» What you are asked to do
An exact retyping of all lines below is the answer; pictures do not belong in it.

↓↓↓

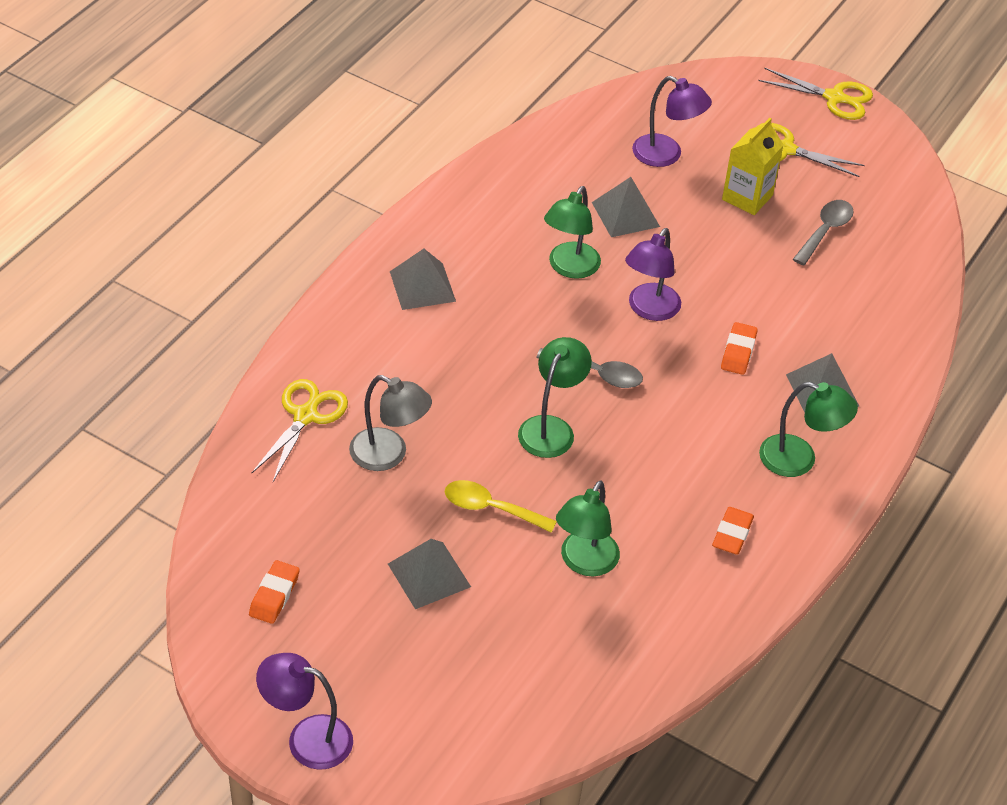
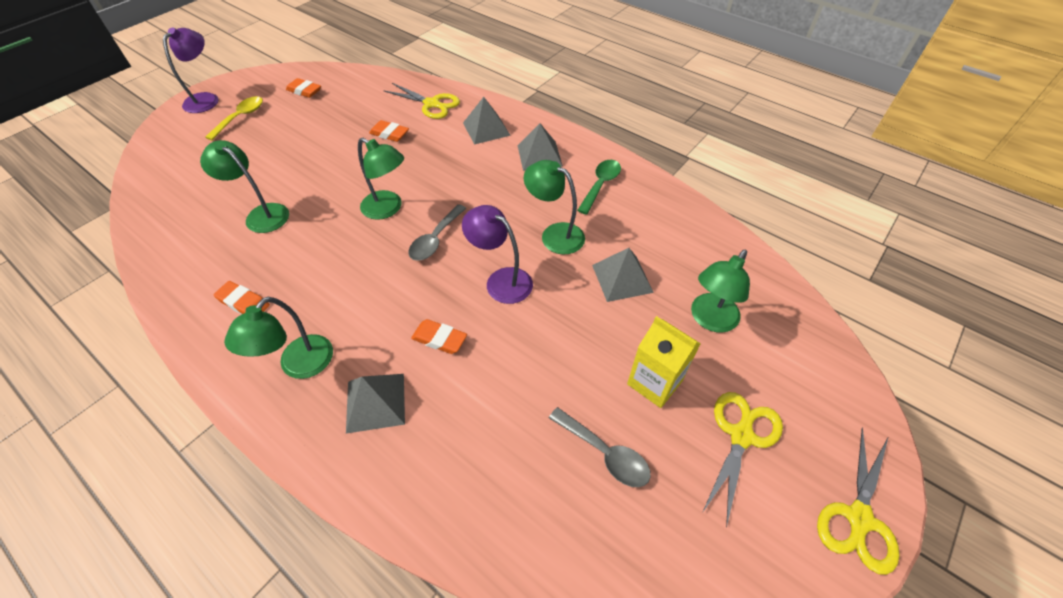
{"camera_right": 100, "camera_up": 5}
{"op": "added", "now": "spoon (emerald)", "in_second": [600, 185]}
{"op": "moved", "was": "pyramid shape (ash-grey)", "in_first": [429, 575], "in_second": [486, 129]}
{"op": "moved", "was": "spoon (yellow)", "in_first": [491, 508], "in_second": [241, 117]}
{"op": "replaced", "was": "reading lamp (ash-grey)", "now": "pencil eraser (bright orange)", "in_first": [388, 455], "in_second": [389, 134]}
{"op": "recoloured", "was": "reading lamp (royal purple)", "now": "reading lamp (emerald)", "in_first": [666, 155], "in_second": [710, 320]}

↑↑↑

» Answer box
{"camera_right": 100, "camera_up": 5}
{"op": "added", "now": "spoon (emerald)", "in_second": [600, 185]}
{"op": "moved", "was": "pyramid shape (ash-grey)", "in_first": [429, 575], "in_second": [486, 129]}
{"op": "moved", "was": "spoon (yellow)", "in_first": [491, 508], "in_second": [241, 117]}
{"op": "replaced", "was": "reading lamp (ash-grey)", "now": "pencil eraser (bright orange)", "in_first": [388, 455], "in_second": [389, 134]}
{"op": "recoloured", "was": "reading lamp (royal purple)", "now": "reading lamp (emerald)", "in_first": [666, 155], "in_second": [710, 320]}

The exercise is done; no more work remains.